--- OPDRACHT ---
Haal alsjeblieft uit de items hieronder elke regel waarin de tekenreeks "kern" voorkomt, en neem die regels ongewijzigd over. Het verschil tussen hoofdletters en kleine letters telt mee.

++++ AANGELEVERD MATERIAAL

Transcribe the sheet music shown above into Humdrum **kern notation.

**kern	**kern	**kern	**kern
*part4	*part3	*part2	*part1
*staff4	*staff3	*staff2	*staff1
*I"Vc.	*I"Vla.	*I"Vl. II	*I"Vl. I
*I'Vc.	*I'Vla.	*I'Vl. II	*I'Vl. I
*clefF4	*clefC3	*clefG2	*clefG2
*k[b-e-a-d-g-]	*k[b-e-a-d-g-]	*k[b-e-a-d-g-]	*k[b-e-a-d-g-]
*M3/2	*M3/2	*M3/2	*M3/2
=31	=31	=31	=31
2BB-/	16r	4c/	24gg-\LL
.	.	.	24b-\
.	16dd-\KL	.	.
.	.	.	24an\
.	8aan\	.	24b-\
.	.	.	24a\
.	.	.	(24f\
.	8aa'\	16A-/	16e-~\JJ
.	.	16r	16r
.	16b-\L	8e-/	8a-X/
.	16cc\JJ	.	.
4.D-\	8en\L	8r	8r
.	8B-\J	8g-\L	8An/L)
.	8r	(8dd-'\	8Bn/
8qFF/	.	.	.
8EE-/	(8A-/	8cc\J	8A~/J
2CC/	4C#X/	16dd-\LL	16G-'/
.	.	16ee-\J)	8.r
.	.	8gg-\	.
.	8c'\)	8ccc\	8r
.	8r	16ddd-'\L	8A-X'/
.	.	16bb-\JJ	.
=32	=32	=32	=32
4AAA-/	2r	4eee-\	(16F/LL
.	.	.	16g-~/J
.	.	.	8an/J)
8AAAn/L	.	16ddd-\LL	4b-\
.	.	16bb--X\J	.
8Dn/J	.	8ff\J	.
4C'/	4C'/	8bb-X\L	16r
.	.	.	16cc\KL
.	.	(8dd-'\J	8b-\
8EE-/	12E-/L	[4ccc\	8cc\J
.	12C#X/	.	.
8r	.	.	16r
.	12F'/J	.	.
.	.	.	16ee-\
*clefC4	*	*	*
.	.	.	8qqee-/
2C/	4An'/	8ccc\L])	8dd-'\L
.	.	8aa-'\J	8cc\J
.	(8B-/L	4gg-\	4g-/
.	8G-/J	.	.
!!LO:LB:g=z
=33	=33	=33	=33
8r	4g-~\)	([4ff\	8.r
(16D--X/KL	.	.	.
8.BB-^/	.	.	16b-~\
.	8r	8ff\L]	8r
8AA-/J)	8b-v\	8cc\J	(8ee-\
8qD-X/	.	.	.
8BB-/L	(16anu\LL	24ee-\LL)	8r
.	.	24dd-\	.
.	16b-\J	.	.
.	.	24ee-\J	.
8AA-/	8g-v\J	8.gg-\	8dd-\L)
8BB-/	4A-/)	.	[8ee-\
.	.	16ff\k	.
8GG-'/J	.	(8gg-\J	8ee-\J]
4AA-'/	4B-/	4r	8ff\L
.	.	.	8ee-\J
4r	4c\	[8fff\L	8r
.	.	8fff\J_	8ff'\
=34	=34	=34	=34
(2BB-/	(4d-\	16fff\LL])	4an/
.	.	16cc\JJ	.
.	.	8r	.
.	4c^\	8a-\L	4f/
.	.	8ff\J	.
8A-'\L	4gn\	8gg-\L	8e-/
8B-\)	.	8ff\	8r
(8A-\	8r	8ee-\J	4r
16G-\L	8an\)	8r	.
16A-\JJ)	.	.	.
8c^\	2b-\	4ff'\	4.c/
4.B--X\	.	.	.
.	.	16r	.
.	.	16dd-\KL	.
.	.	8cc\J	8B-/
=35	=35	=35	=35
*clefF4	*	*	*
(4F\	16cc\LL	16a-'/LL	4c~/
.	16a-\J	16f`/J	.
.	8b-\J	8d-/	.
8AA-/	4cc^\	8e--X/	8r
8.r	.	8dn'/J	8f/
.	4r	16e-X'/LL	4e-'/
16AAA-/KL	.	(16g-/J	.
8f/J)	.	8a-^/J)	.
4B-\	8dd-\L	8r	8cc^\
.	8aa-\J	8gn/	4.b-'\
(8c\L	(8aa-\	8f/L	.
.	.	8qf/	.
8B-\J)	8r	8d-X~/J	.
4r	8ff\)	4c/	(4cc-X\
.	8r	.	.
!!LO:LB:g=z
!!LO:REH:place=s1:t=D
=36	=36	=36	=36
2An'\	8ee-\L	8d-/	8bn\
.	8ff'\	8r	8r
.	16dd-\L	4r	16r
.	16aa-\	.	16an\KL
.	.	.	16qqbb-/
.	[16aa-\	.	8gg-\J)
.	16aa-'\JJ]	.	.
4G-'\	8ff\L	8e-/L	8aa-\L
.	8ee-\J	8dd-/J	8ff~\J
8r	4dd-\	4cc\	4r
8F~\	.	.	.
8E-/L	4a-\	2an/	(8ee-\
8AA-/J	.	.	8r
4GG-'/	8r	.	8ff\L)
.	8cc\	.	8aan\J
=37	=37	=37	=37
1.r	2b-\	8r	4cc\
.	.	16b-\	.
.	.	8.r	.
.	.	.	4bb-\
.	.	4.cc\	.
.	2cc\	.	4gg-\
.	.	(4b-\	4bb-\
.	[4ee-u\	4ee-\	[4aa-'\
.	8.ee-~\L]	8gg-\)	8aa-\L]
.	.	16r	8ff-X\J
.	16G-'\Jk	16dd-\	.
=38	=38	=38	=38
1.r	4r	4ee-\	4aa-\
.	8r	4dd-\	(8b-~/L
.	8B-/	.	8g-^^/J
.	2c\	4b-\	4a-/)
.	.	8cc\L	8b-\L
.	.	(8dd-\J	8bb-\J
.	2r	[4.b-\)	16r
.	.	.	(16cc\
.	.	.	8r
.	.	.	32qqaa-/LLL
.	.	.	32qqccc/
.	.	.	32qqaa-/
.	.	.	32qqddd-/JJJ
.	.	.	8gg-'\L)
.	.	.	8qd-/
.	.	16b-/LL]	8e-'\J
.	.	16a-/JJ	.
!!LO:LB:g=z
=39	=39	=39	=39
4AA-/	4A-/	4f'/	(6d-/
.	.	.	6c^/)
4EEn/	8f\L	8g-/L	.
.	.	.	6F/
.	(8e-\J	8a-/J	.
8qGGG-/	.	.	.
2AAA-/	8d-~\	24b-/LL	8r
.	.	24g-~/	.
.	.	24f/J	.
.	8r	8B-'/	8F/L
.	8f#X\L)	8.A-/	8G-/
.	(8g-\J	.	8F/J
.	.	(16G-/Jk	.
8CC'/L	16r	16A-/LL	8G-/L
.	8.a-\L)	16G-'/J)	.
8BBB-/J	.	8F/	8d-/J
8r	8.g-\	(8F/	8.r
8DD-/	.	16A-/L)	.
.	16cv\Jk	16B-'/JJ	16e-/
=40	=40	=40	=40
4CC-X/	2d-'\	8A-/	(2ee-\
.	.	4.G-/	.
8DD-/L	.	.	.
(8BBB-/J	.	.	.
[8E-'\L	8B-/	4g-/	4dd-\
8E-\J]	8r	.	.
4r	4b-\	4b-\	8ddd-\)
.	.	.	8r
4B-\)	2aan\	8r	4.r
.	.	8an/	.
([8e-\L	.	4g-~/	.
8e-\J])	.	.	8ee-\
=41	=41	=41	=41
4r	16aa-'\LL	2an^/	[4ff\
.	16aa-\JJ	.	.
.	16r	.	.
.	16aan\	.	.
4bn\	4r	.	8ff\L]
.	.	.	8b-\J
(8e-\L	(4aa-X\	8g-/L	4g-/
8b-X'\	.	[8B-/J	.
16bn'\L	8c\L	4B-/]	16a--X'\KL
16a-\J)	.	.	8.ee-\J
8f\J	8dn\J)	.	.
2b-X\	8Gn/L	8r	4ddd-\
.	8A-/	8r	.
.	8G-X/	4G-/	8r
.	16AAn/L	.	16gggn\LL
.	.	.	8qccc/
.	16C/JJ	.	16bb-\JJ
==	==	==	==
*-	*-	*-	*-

++++++++

--- ANTWOORD ---
Transcribe the sheet music shown above into Humdrum **kern notation.
**kern	**kern	**kern	**kern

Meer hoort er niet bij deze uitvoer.